[Coordinate-based object records]

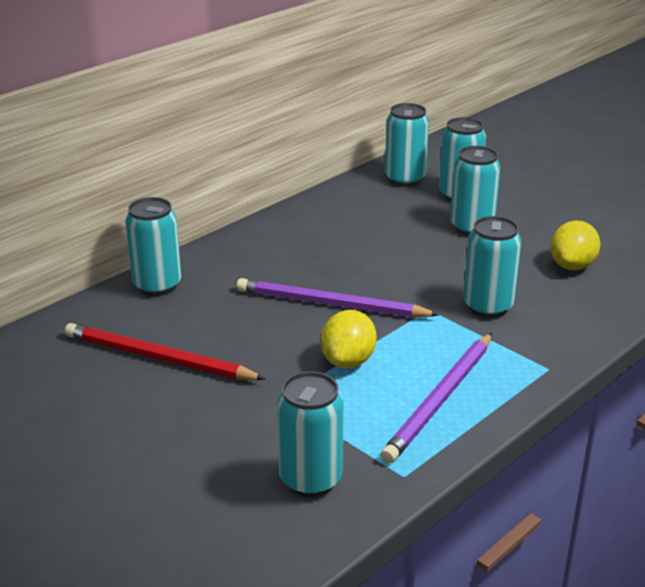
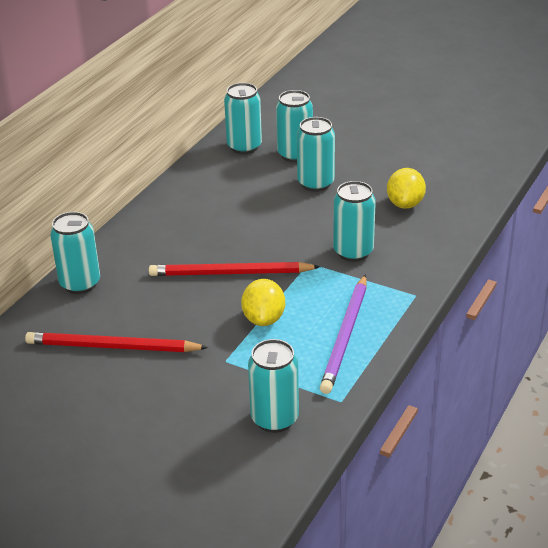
camera: 15 degrees left, 5 degrees up
(331, 304) = (230, 273): purple pencil -> red pencil

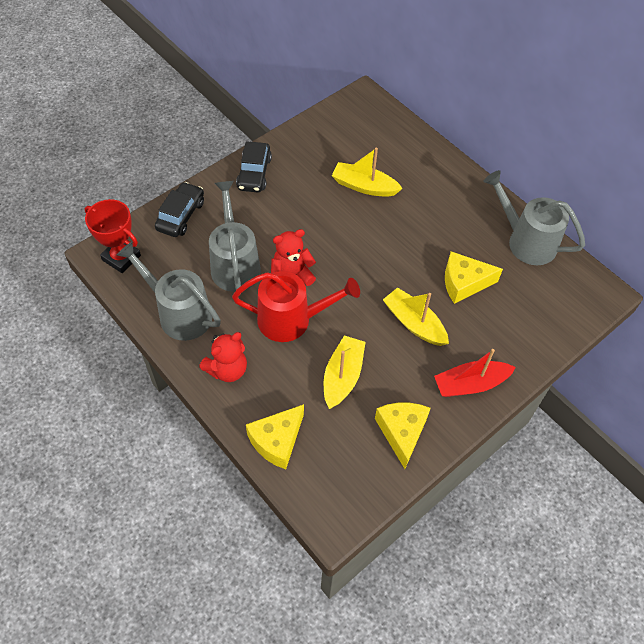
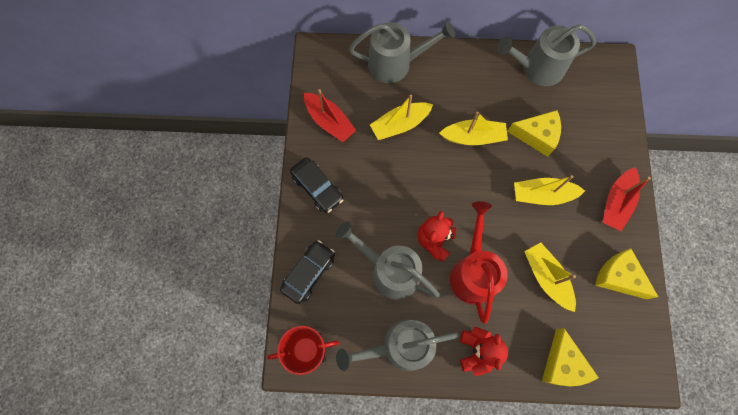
camera: 45 degrees left, 15 degrees up
(181, 215) = (309, 273): black car -> black car turned 60 degrees clockwise
(292, 320) = (473, 272): red watering can -> red watering can turned 45 degrees counterclockwise
(316, 143) = (329, 121): none -> red boat
(410, 240) = (473, 137): none -> yellow boat
(413, 148) = (396, 64): none -> grey watering can
(464, 283) = (537, 136): yellow cheese -> yellow cheese turned 120 degrees counterclockwise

# [Task to carry out]
Which lines above include the string "degrees"? Show them.

# [Result]
camera: 15 degrees left, 5 degrees up
camera: 45 degrees left, 15 degrees up
(181, 215) = (309, 273): black car -> black car turned 60 degrees clockwise
(292, 320) = (473, 272): red watering can -> red watering can turned 45 degrees counterclockwise
(464, 283) = (537, 136): yellow cheese -> yellow cheese turned 120 degrees counterclockwise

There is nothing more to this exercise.